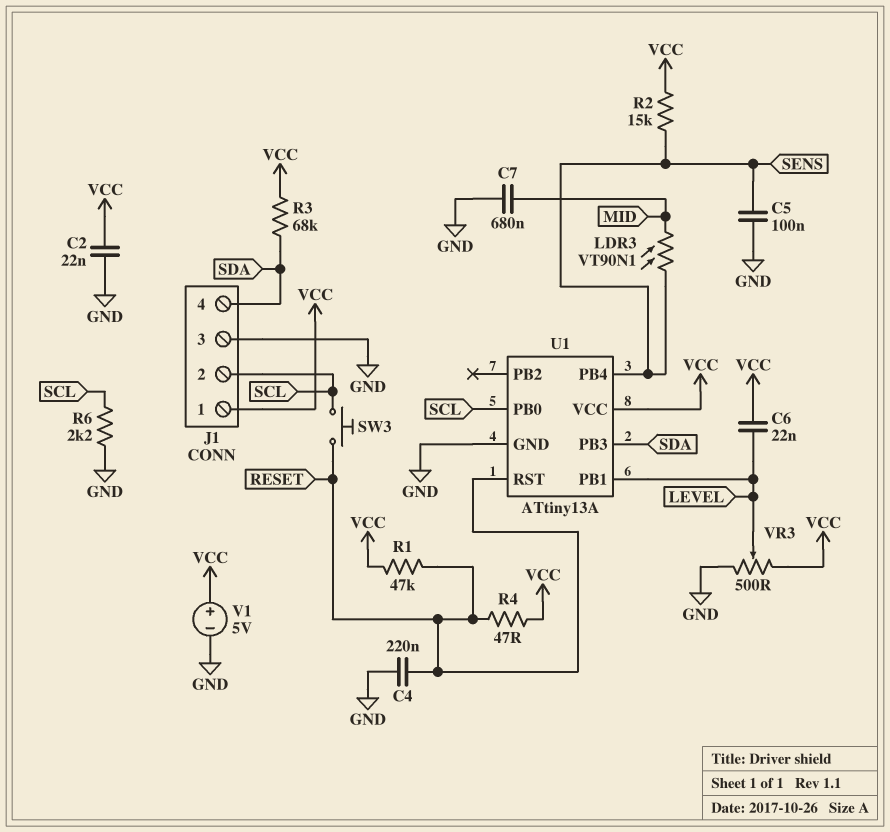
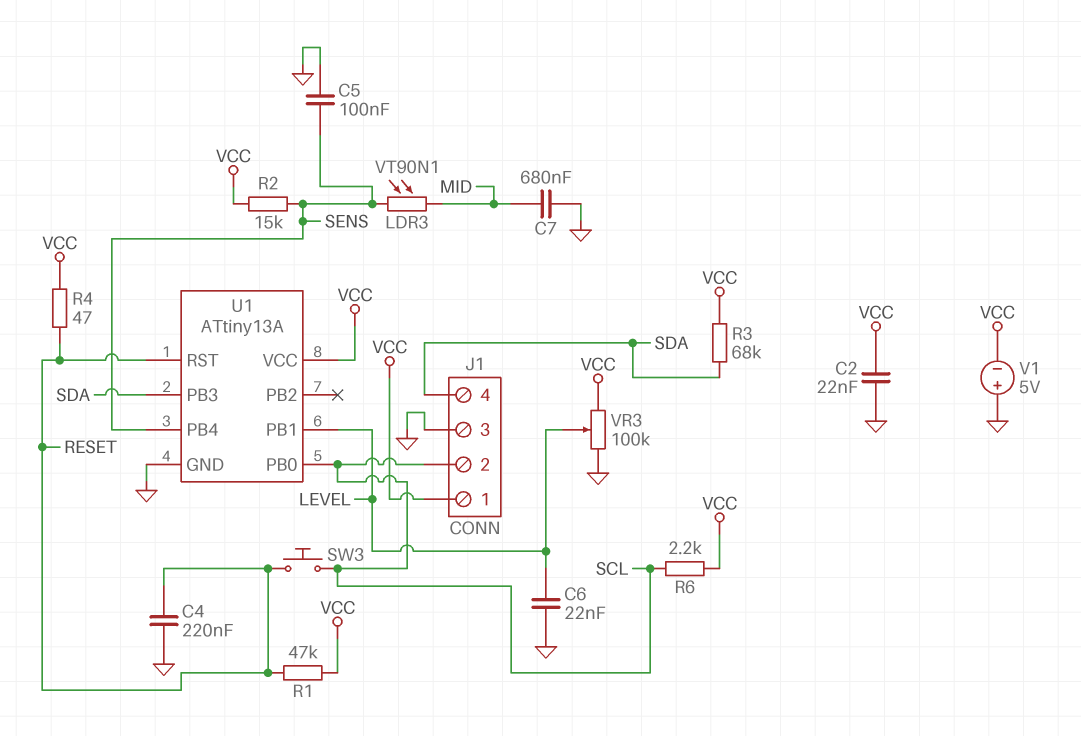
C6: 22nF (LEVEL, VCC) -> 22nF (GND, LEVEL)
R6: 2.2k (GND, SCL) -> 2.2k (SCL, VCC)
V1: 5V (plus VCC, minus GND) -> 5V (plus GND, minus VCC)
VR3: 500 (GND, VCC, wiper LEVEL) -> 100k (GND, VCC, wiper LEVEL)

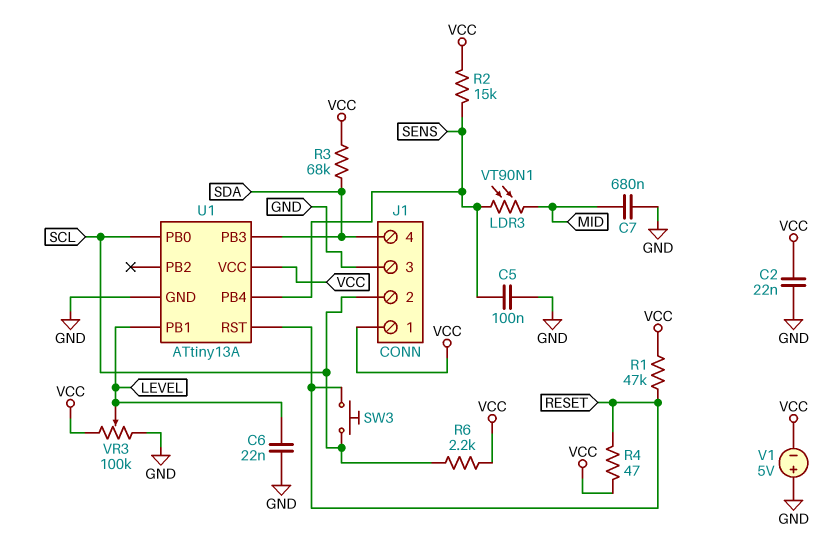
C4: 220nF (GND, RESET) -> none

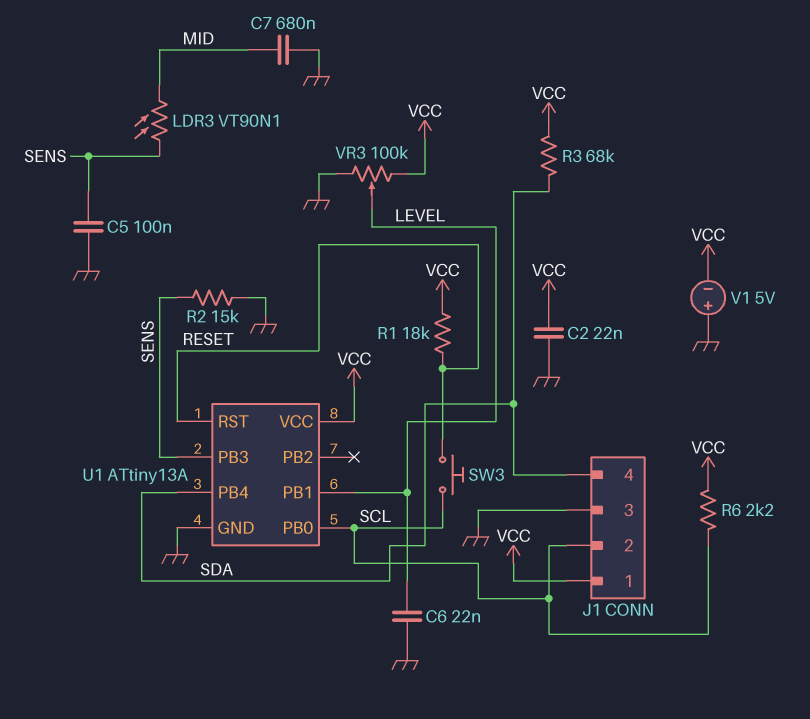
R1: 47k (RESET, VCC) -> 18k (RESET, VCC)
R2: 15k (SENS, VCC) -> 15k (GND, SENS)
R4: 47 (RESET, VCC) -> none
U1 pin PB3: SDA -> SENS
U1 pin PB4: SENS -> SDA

____________________

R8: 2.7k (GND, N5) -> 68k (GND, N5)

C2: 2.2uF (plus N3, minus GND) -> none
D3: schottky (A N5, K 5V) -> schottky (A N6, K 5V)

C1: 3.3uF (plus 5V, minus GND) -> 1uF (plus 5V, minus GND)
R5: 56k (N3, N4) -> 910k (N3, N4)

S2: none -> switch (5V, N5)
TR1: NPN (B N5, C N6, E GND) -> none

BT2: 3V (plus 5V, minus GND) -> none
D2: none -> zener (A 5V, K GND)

____________________

AIM OF THE TASK: Line by line, check the listing above for the string "LEVEL" and say how many lines have it, giving the number alone.

REPLY TO THE TASK: 2